■ **Exercise requirements**:
Please report every line of the records below that contains the string "moved". Case counts.

[Items from a dataset]
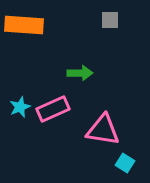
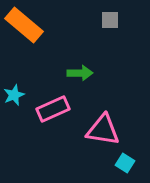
orange rectangle: rotated 36 degrees clockwise
cyan star: moved 6 px left, 12 px up
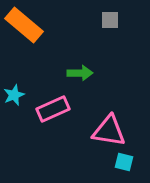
pink triangle: moved 6 px right, 1 px down
cyan square: moved 1 px left, 1 px up; rotated 18 degrees counterclockwise
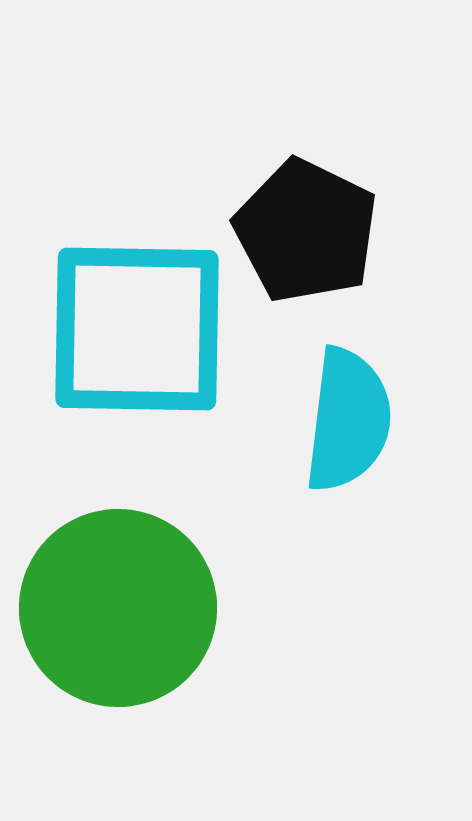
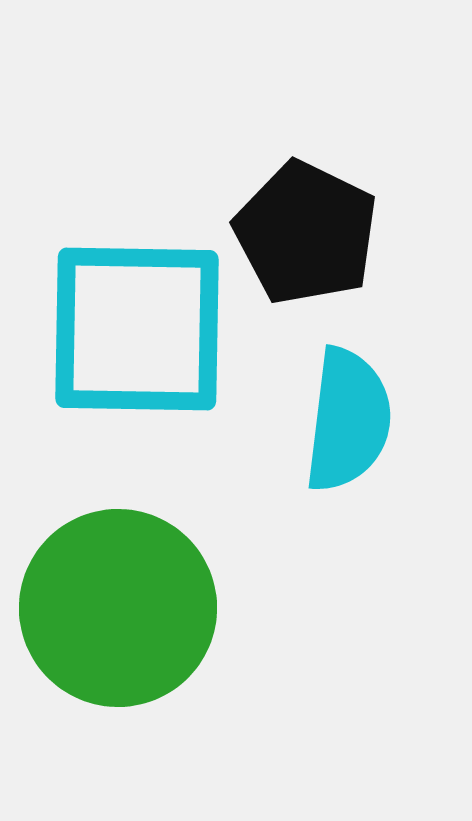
black pentagon: moved 2 px down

■ **Output for this task**:
cyan star: moved 6 px left, 12 px up
pink triangle: moved 6 px right, 1 px down
cyan square: moved 1 px left, 1 px up; rotated 18 degrees counterclockwise
black pentagon: moved 2 px down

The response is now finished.